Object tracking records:
──────────────────────────────
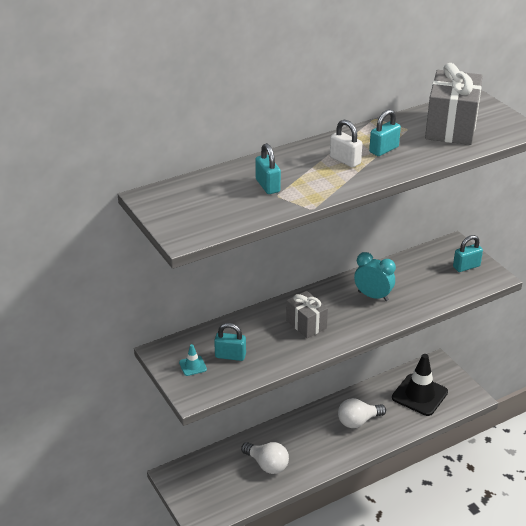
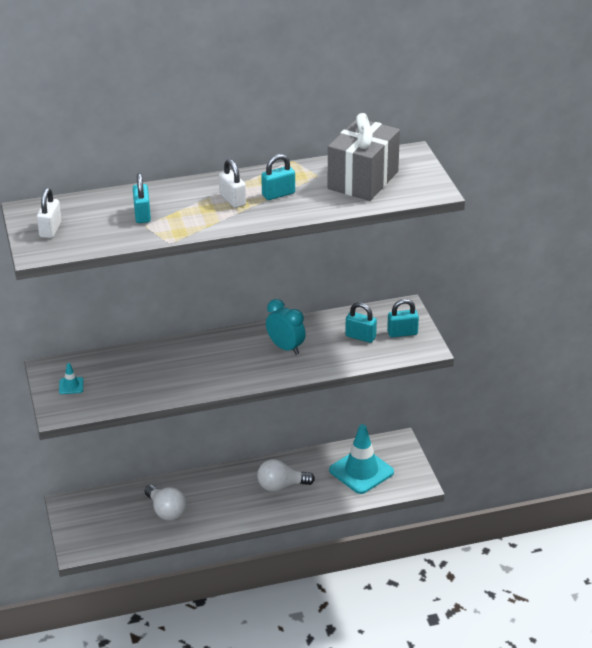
camera: 15 degrees right, 0 degrees up
(185, 213) = (50, 230): none -> white padlock
(230, 356) = (112, 382): turquoise padlock -> turquoise padlock (360, 337)
(306, 324) = (202, 364): grey gift -> none
(419, 395) = (361, 471): black traffic cone -> turquoise traffic cone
──────────────────────────────
> TASK TO CARRY OUT
Return exactly the lines in the records above, beginning with the one that holds "(185, 213) = (50, 230): none -> white padlock" and ending with the last.

> SOLUTION
(185, 213) = (50, 230): none -> white padlock
(230, 356) = (112, 382): turquoise padlock -> turquoise padlock (360, 337)
(306, 324) = (202, 364): grey gift -> none
(419, 395) = (361, 471): black traffic cone -> turquoise traffic cone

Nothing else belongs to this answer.